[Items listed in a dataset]
* * *

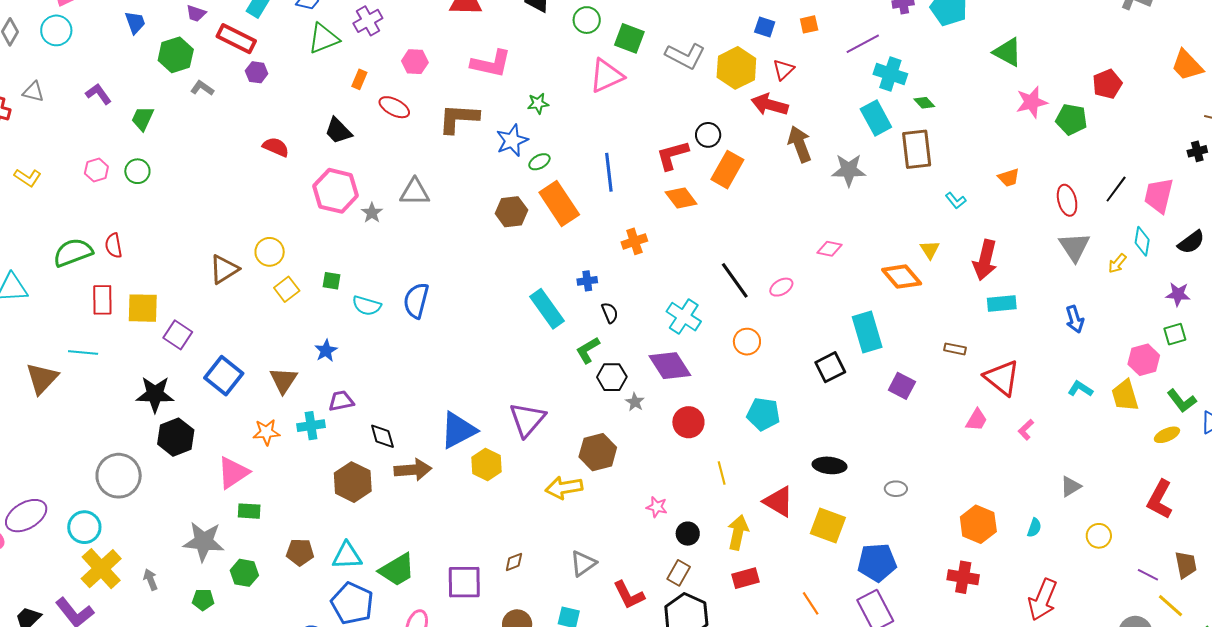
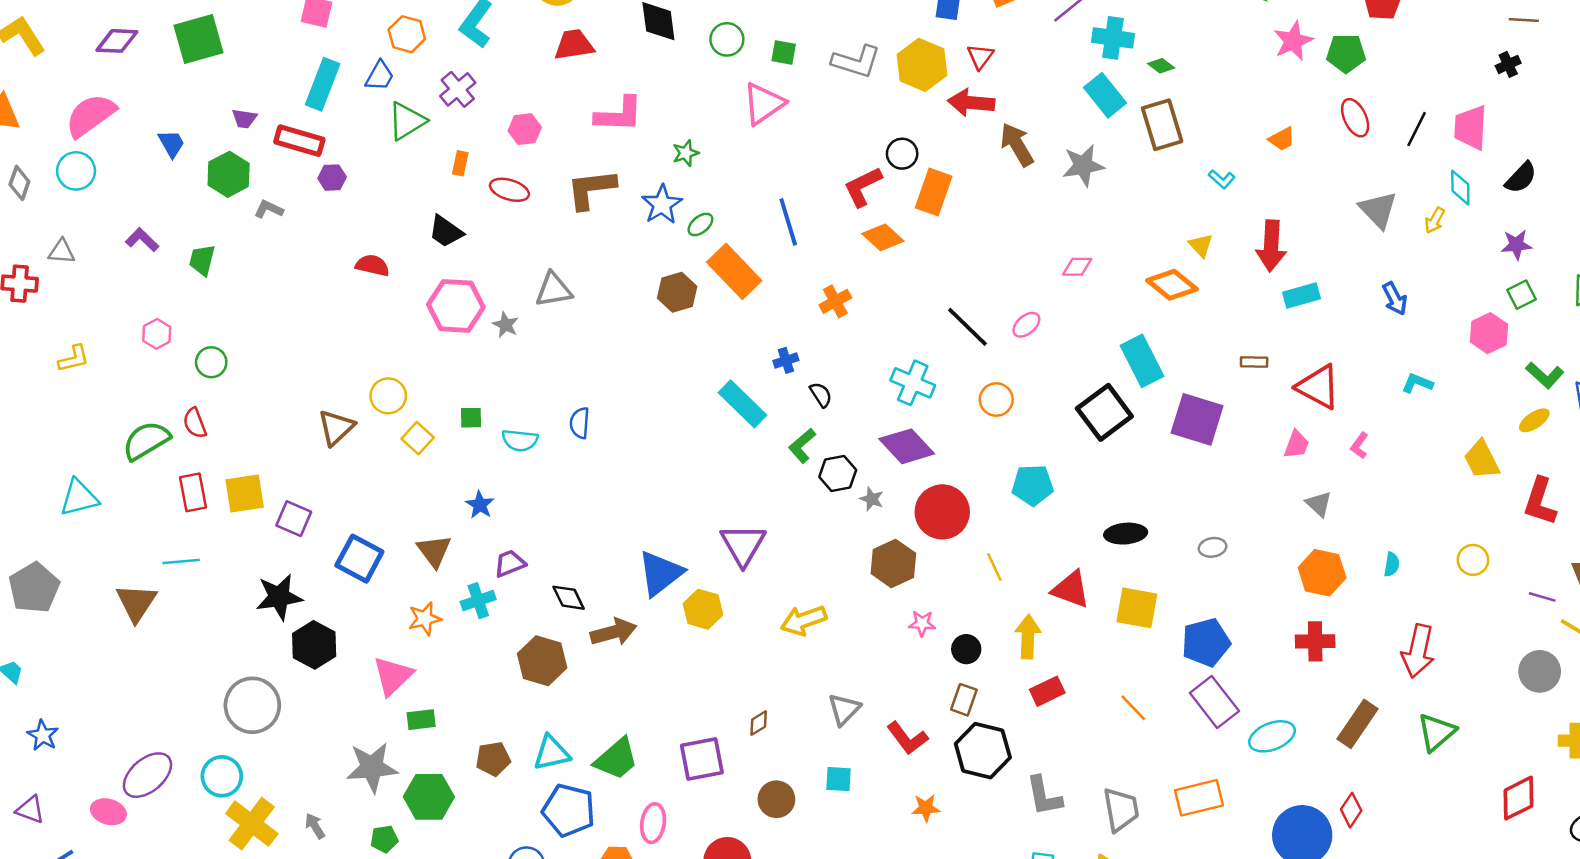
green square: (629, 38) -> (784, 52), size x0.7
green circle: (137, 171) -> (211, 362), moved
yellow L-shape: (28, 178) -> (74, 359), turned -36
red ellipse: (1067, 200) -> (1355, 118), moved
blue semicircle: (416, 300) -> (580, 423), size x0.7
black square: (830, 367) -> (1104, 412), size x1.4
purple square: (902, 386) -> (1197, 419), size x1.6
yellow trapezoid: (1125, 395) -> (1482, 460), moved
red circle: (688, 422) -> (942, 512), size x1.4
brown hexagon: (598, 452) -> (893, 563), moved
gray triangle: (1071, 486) -> (1319, 504), moved, turned -35
green hexagon: (244, 573) -> (429, 797), size x1.4

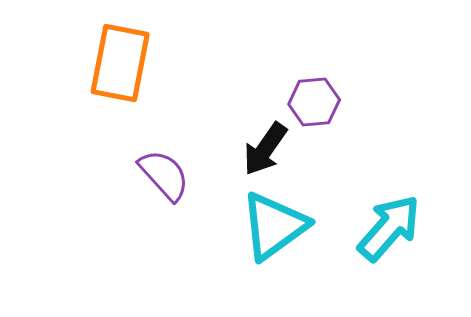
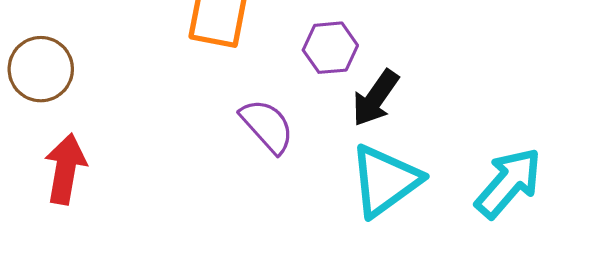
purple hexagon: (314, 102) -> (330, 48), moved

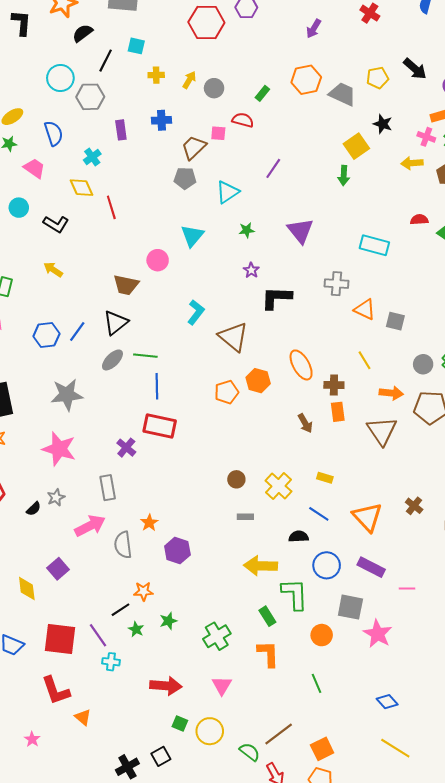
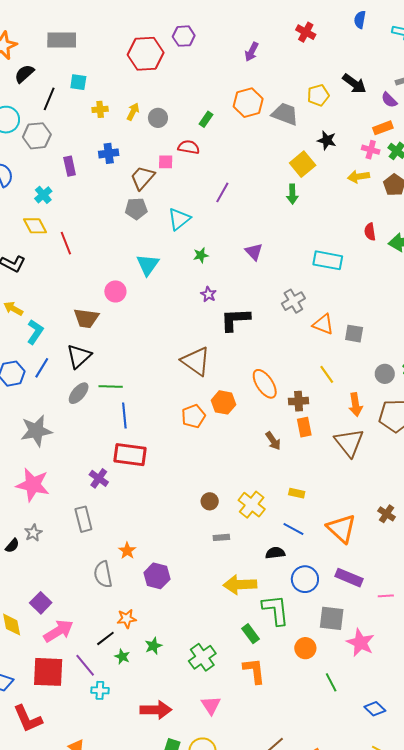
red semicircle: (419, 220) -> (370, 232), turned -90
purple triangle: (300, 231) -> (254, 252), size x0.7
gray cross: (337, 284) -> (293, 301), turned -30
cyan L-shape: (196, 312) -> (35, 332), moved
orange arrow: (391, 393) -> (355, 405), turned 80
pink arrow: (90, 526) -> (59, 631), moved
green line: (316, 683) -> (331, 682), moved
red L-shape: (56, 691) -> (28, 719), moved

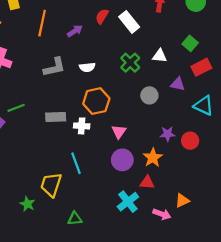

* * *

EXERCISE DESCRIPTION => Your copy must match the records above word for word and contain no pictures.

THE COMPLETED TASK =>
green square: (629, 38) -> (784, 52), size x0.7
green circle: (137, 171) -> (211, 362), moved
yellow L-shape: (28, 178) -> (74, 359), turned -36
red ellipse: (1067, 200) -> (1355, 118), moved
blue semicircle: (416, 300) -> (580, 423), size x0.7
black square: (830, 367) -> (1104, 412), size x1.4
purple square: (902, 386) -> (1197, 419), size x1.6
yellow trapezoid: (1125, 395) -> (1482, 460), moved
red circle: (688, 422) -> (942, 512), size x1.4
brown hexagon: (598, 452) -> (893, 563), moved
gray triangle: (1071, 486) -> (1319, 504), moved, turned -35
green hexagon: (244, 573) -> (429, 797), size x1.4

purple hexagon: (314, 102) -> (330, 48), moved

red semicircle: (419, 220) -> (370, 232), turned -90
purple triangle: (300, 231) -> (254, 252), size x0.7
gray cross: (337, 284) -> (293, 301), turned -30
cyan L-shape: (196, 312) -> (35, 332), moved
orange arrow: (391, 393) -> (355, 405), turned 80
pink arrow: (90, 526) -> (59, 631), moved
green line: (316, 683) -> (331, 682), moved
red L-shape: (56, 691) -> (28, 719), moved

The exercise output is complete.